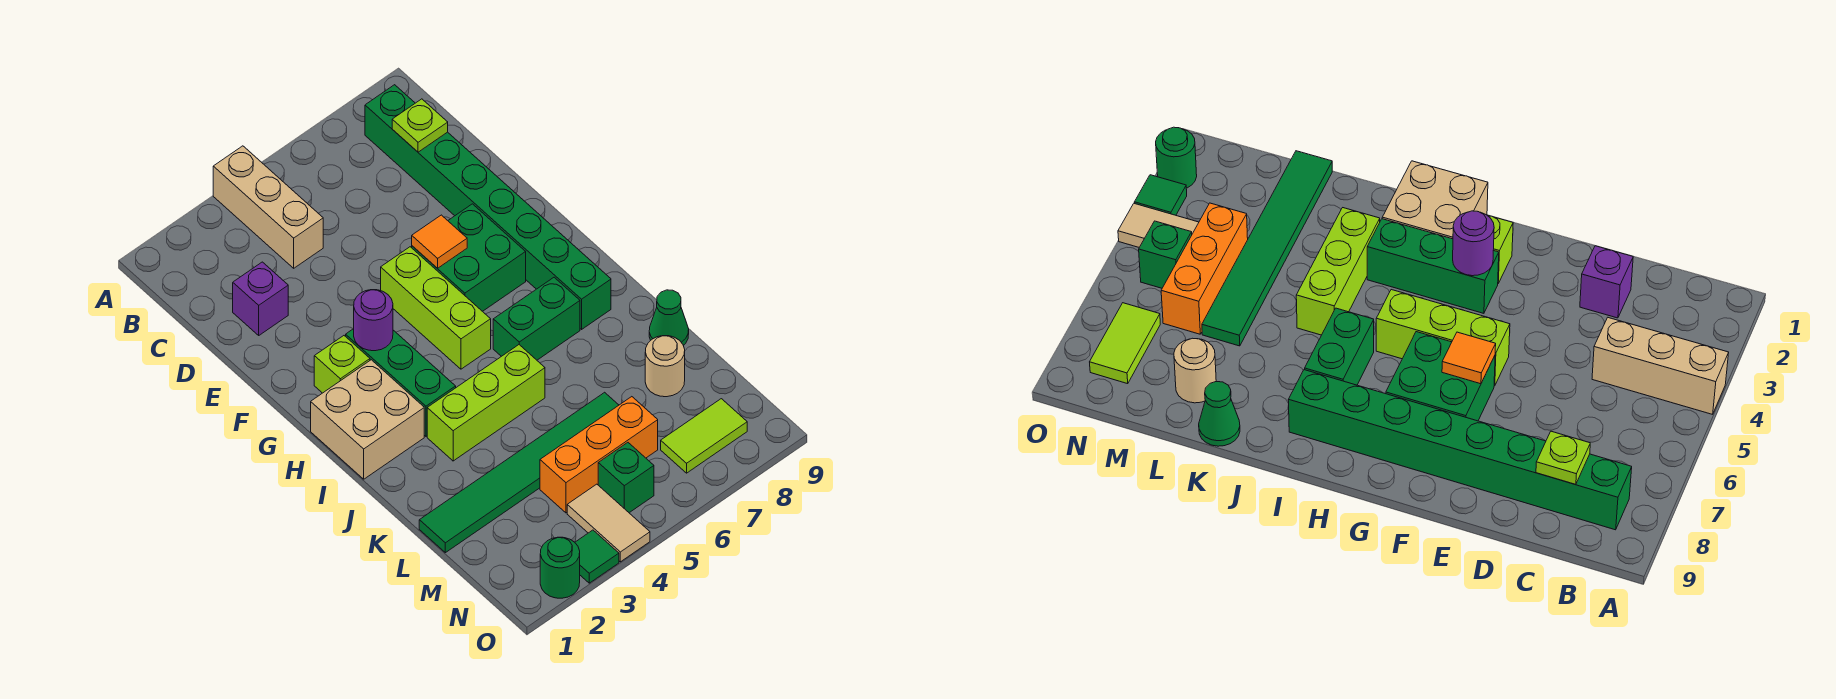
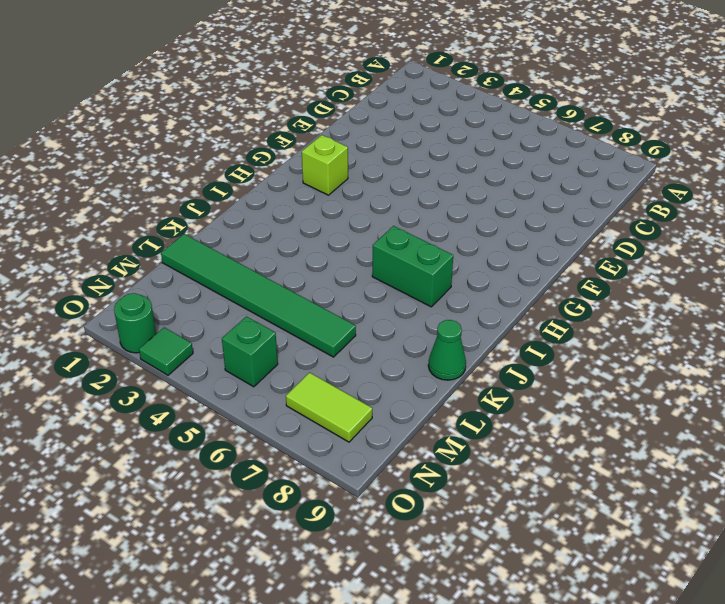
none -> tan 1x3 brick [213,146,323,268]
none -> green 1x8 brick [365,85,611,329]
none -> purple 1x1 brick [233,262,288,335]

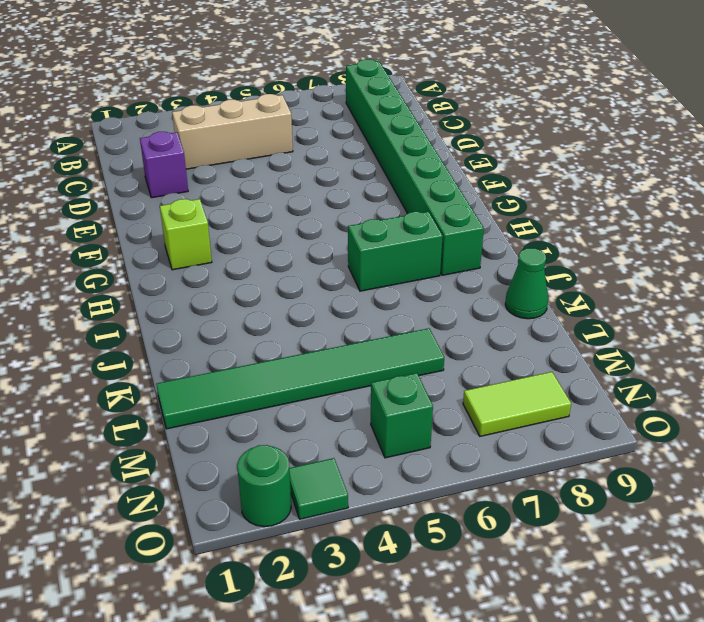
tan 1x3 brick [172,94,293,169] -> tan 1x3 brick turned to [213,146,323,268]
none -> lime 1x3 brick [381,247,491,369]
none -> green 2x2 brick [412,204,526,311]
none -> green 1x3 brick [346,329,456,436]

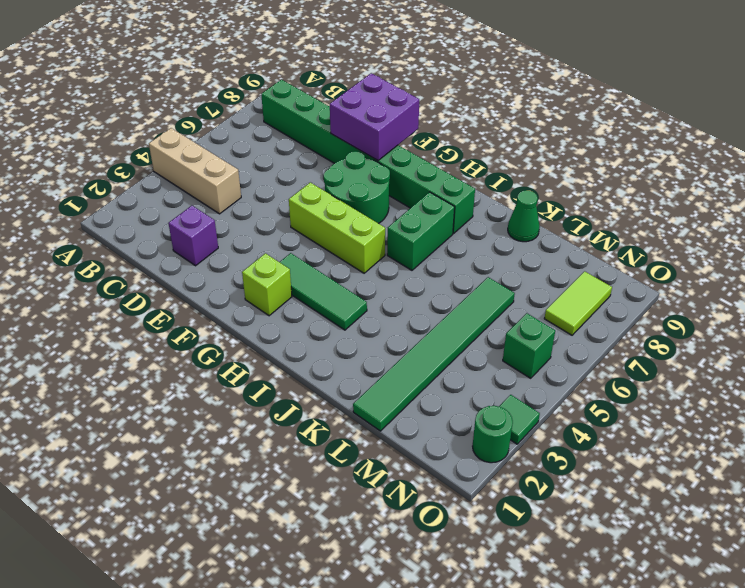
purple 2x2 brick [330,73,419,160] -> none
green 2x2 round brick [324,151,390,224] -> green 2x2 brick [412,204,526,311]
green 1x3 tile [280,253,367,330] -> green 1x3 brick [346,329,456,436]
none -> tan 2x2 brick [311,360,424,479]
none -> lime 1x3 brick [427,345,545,461]
none -> tan 1x1 round brick [645,336,685,397]

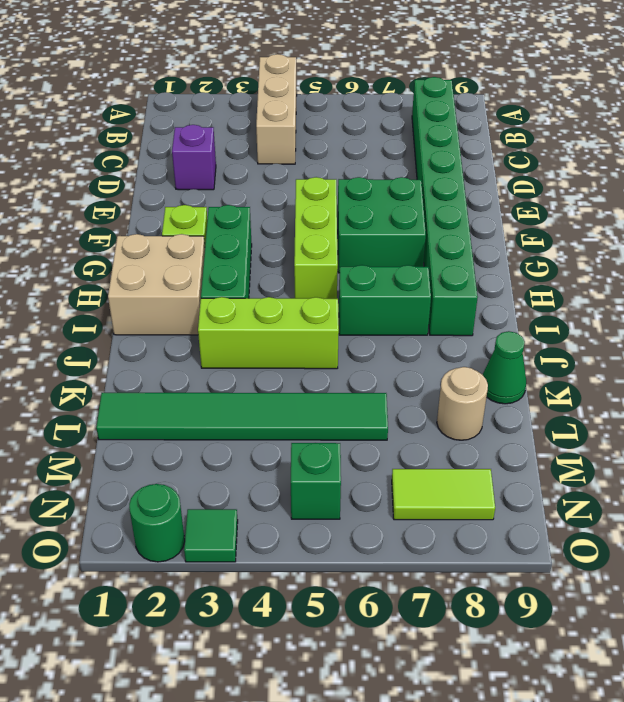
none -> orange 1x3 brick [540,397,658,513]
none -> tan 1x2 tile [567,484,650,562]
none -> lime 1x1 plate [392,99,448,152]

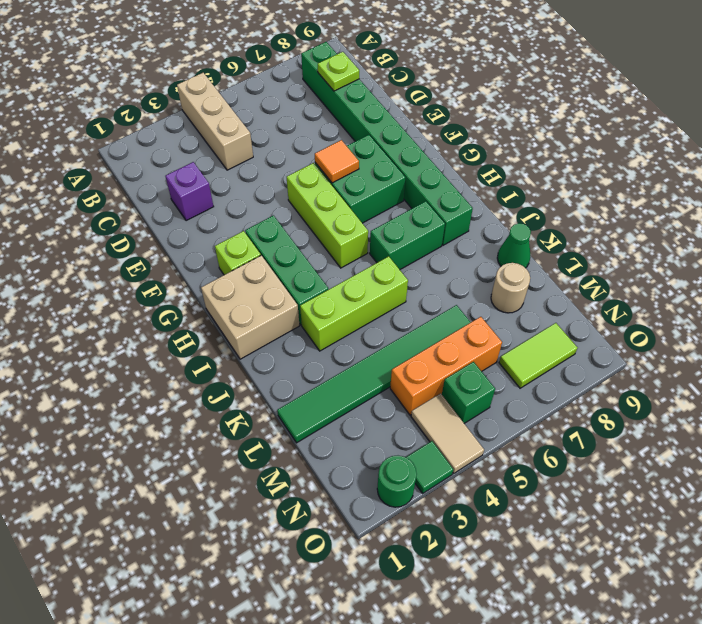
none -> purple 1x1 round brick [354,290,393,351]

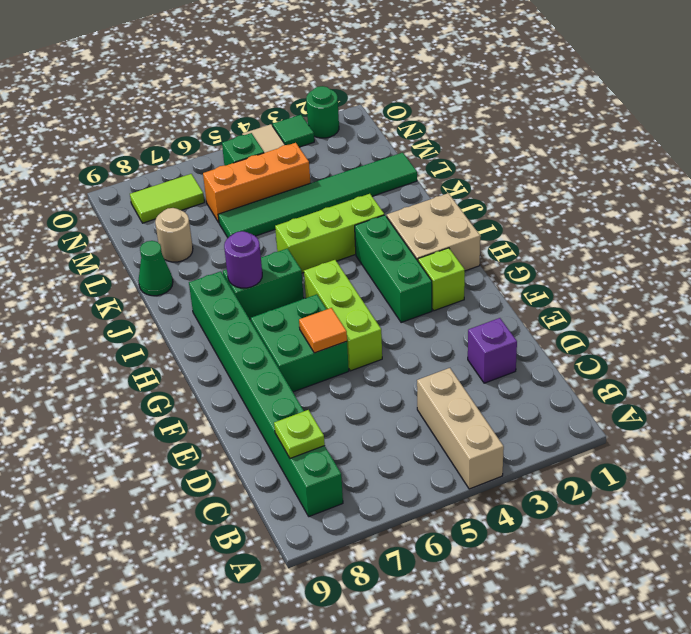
purple 1x1 round brick [224,231,262,288] -> purple 1x1 round brick moved to [354,290,393,351]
****************
Where a record holds a picture, leave the picture out and restate the rest word for word.

none -> tan 1x3 brick [213,146,323,268]
none -> green 1x8 brick [365,85,611,329]
none -> purple 1x1 brick [233,262,288,335]

tan 1x3 brick [172,94,293,169] -> tan 1x3 brick turned to [213,146,323,268]
none -> lime 1x3 brick [381,247,491,369]
none -> green 2x2 brick [412,204,526,311]
none -> green 1x3 brick [346,329,456,436]

purple 2x2 brick [330,73,419,160] -> none
green 2x2 round brick [324,151,390,224] -> green 2x2 brick [412,204,526,311]
green 1x3 tile [280,253,367,330] -> green 1x3 brick [346,329,456,436]
none -> tan 2x2 brick [311,360,424,479]
none -> lime 1x3 brick [427,345,545,461]
none -> tan 1x1 round brick [645,336,685,397]

none -> orange 1x3 brick [540,397,658,513]
none -> tan 1x2 tile [567,484,650,562]
none -> lime 1x1 plate [392,99,448,152]

none -> purple 1x1 round brick [354,290,393,351]

purple 1x1 round brick [224,231,262,288] -> purple 1x1 round brick moved to [354,290,393,351]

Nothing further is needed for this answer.